### The task
Below, locate the line that contains "SD pin GND: 3V3 -> GND". Repeat exactly from that line to the line that contains "SD pin MISO: MO -> A3", inclusive, leaving out the pictures.

[Records from a data source]

★ ★ ★ ★

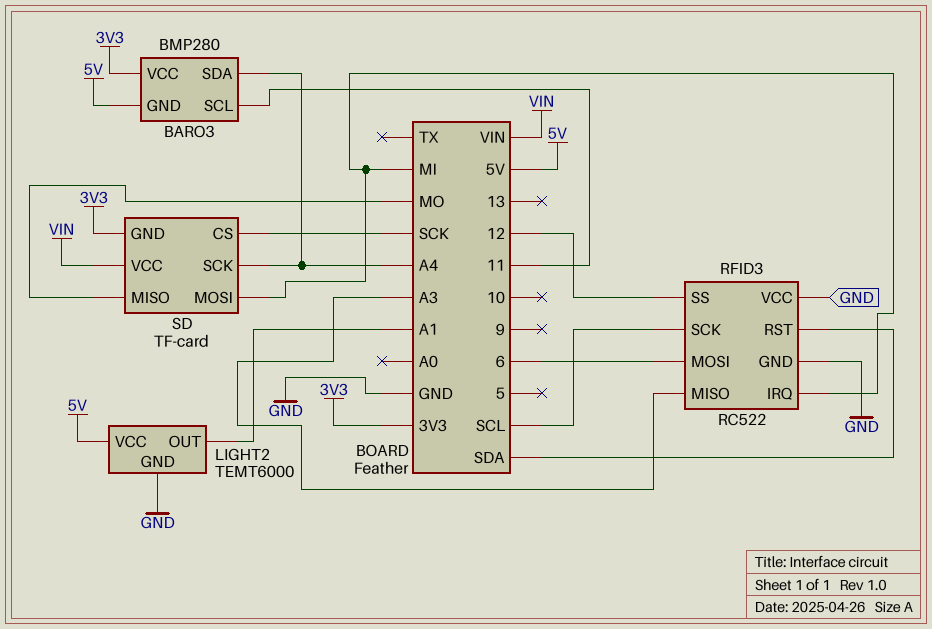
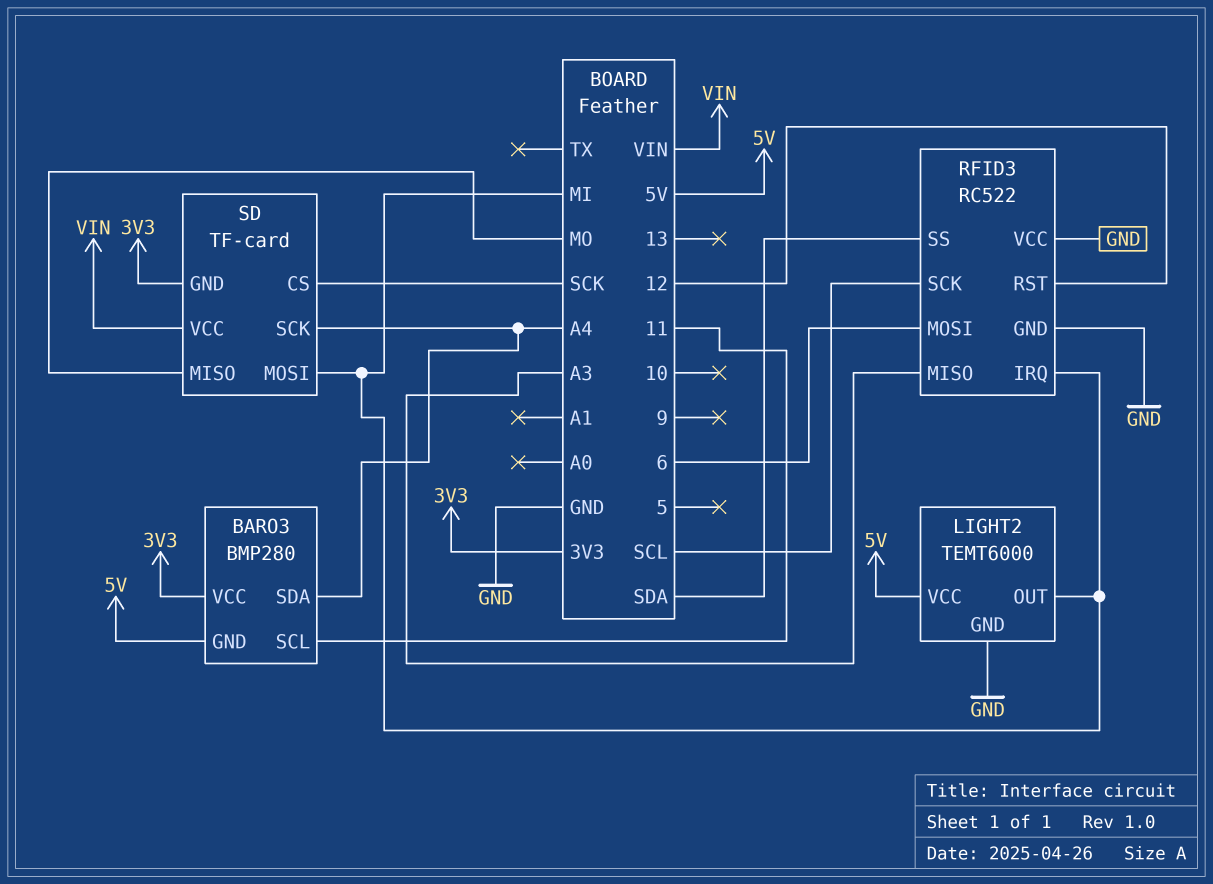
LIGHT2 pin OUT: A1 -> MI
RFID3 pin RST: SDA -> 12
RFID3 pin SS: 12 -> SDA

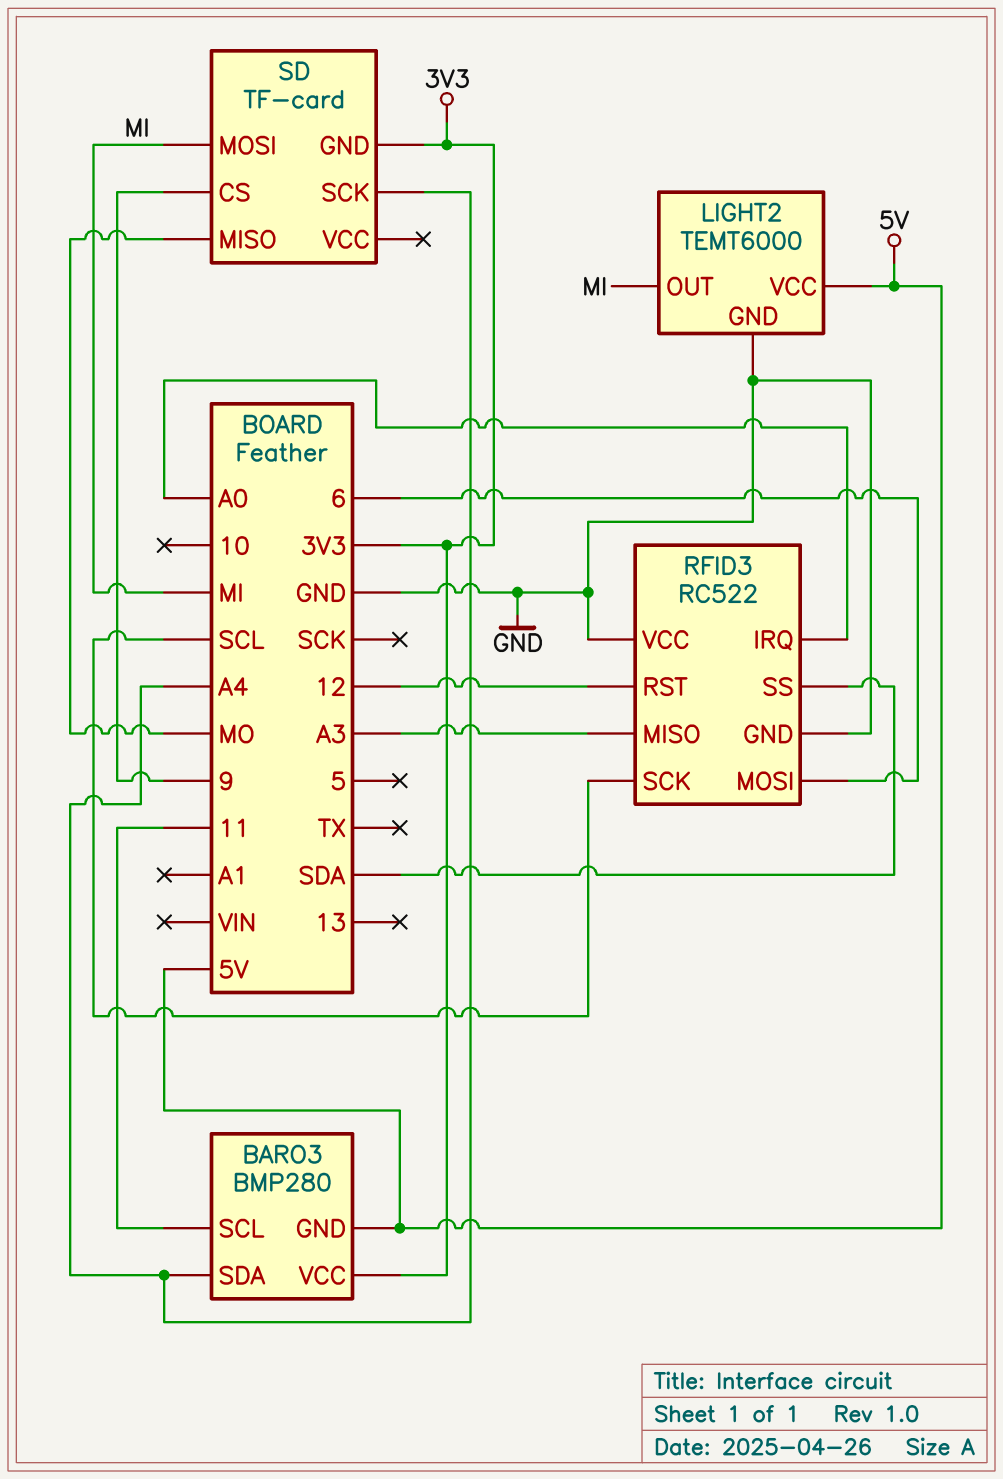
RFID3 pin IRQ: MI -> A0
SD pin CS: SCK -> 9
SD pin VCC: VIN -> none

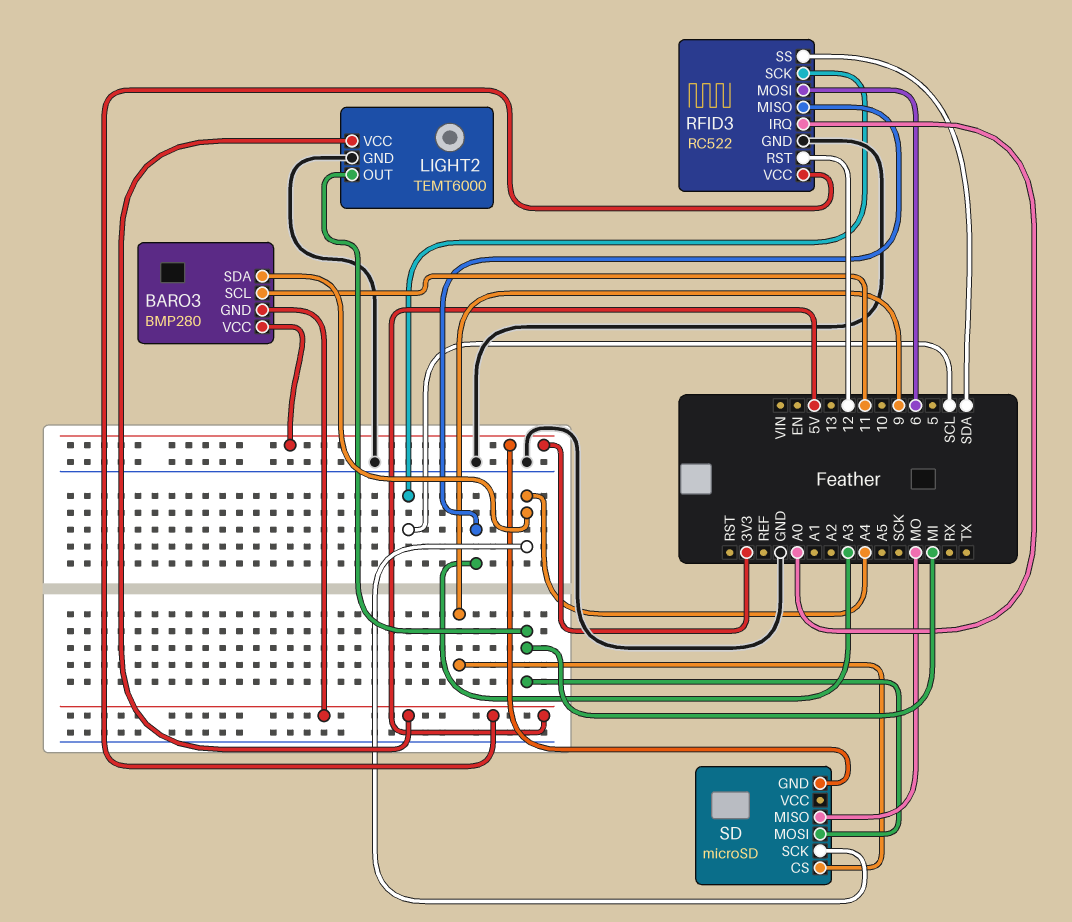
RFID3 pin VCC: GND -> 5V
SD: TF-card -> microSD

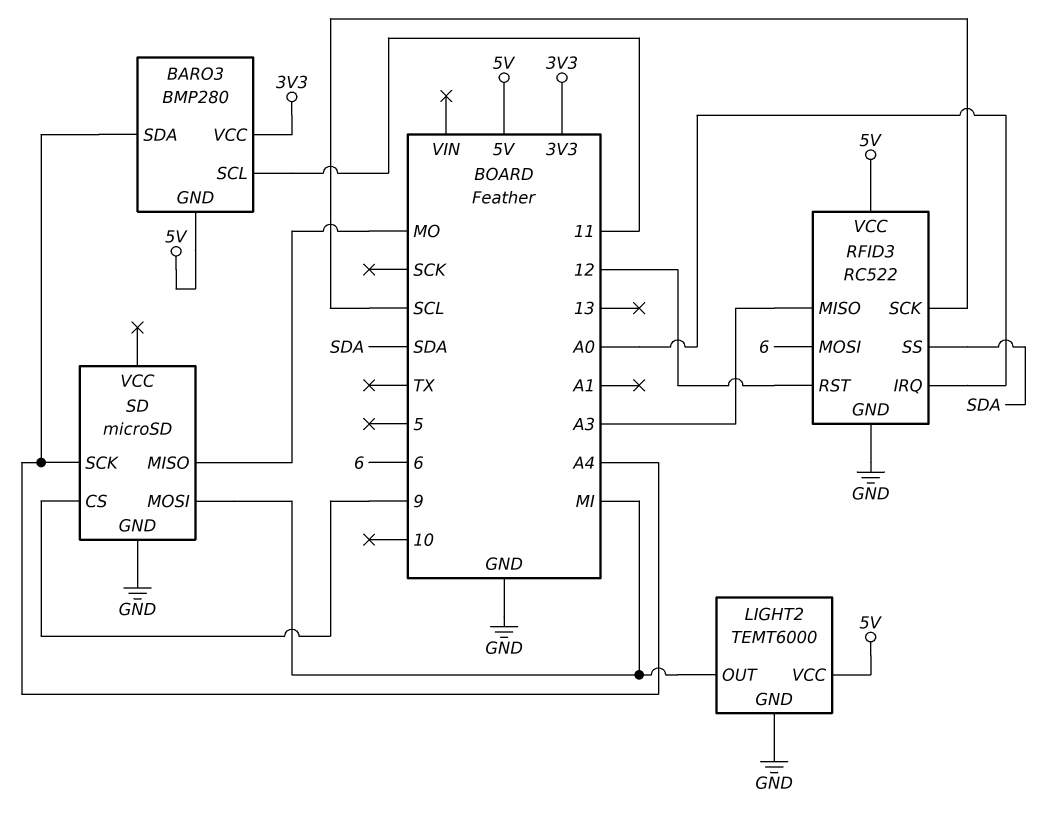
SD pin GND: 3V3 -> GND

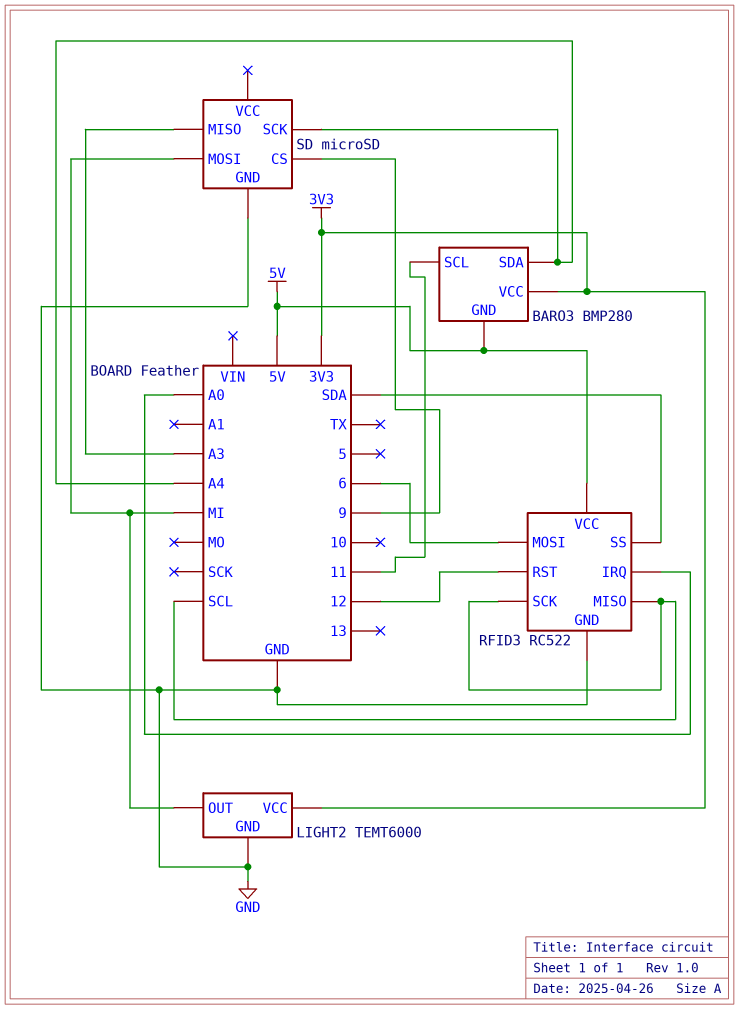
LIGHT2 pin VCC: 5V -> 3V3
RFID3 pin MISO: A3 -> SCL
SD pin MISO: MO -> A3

★ ★ ★ ★

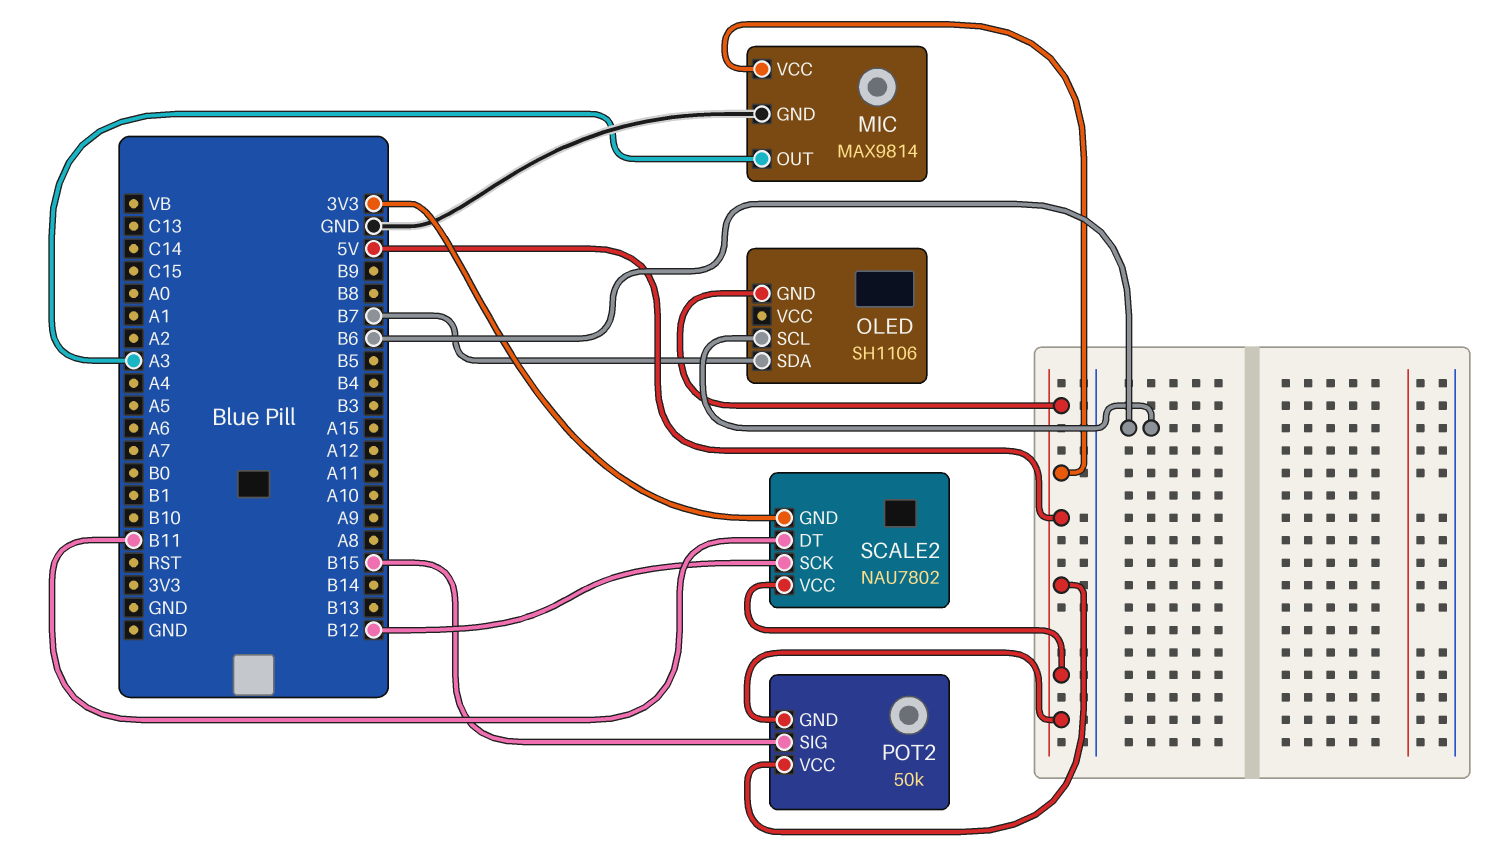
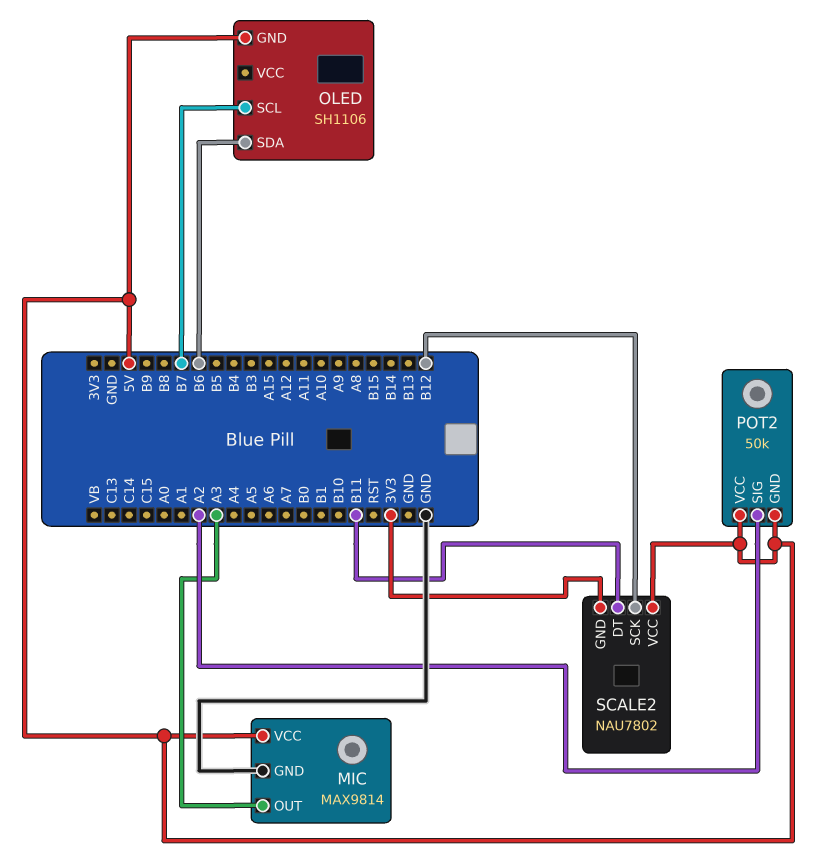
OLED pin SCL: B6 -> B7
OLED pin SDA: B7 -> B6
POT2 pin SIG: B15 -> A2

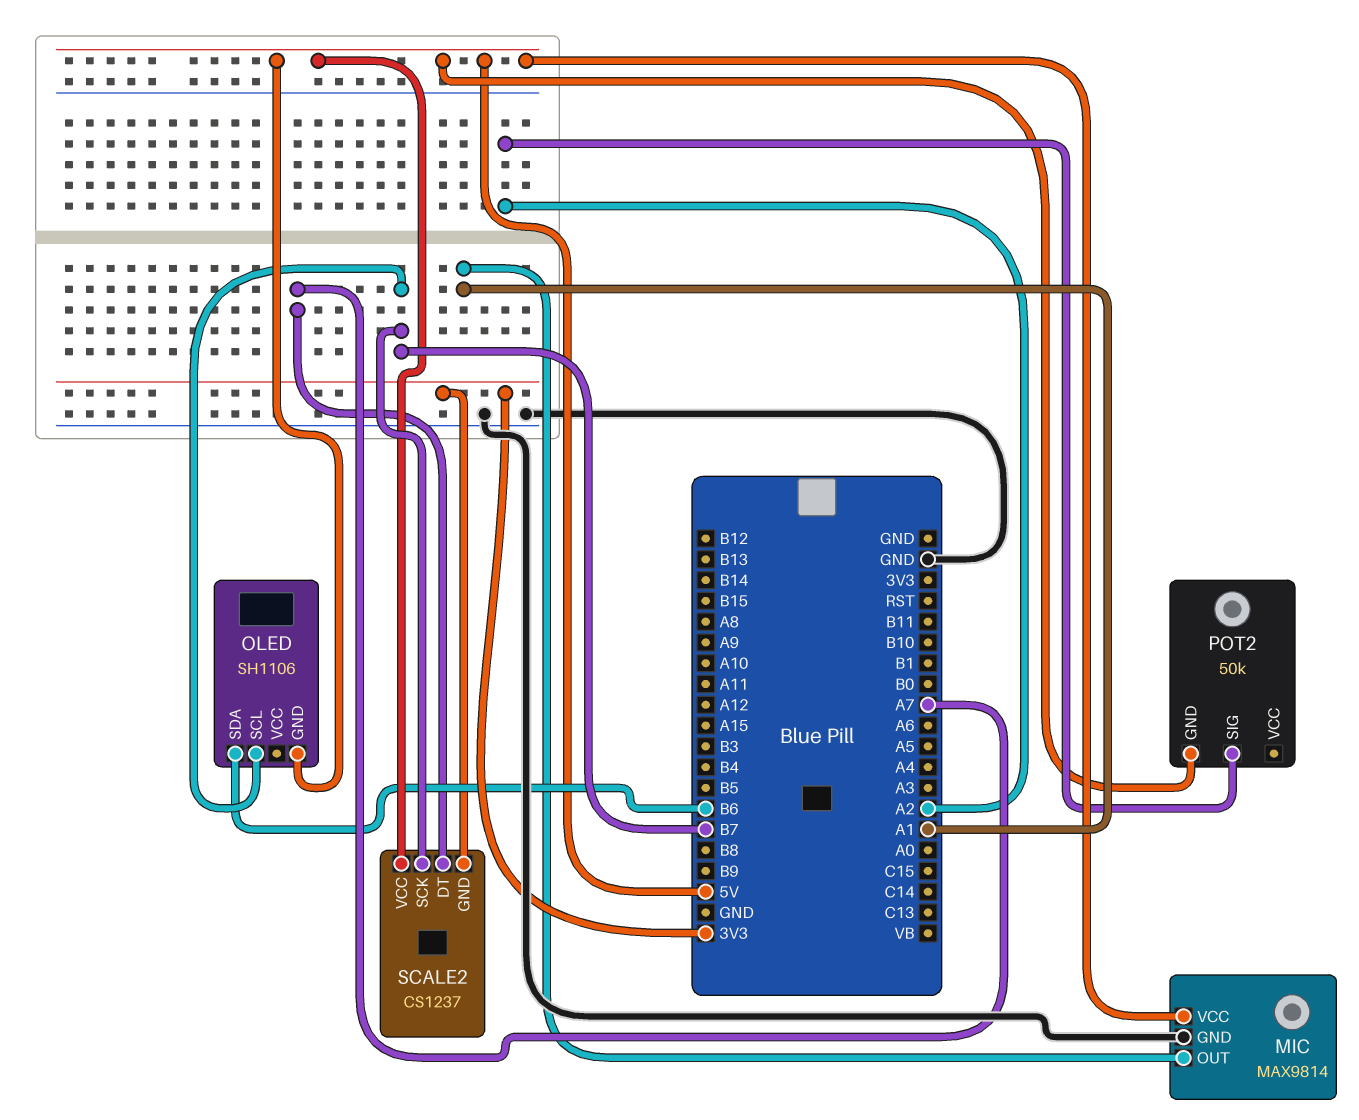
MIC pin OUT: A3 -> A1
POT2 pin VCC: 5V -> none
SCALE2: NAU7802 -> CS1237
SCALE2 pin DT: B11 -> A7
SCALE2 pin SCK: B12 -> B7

★ ★ ★ ★

### Your response
SD pin GND: 3V3 -> GND

LIGHT2 pin VCC: 5V -> 3V3
RFID3 pin MISO: A3 -> SCL
SD pin MISO: MO -> A3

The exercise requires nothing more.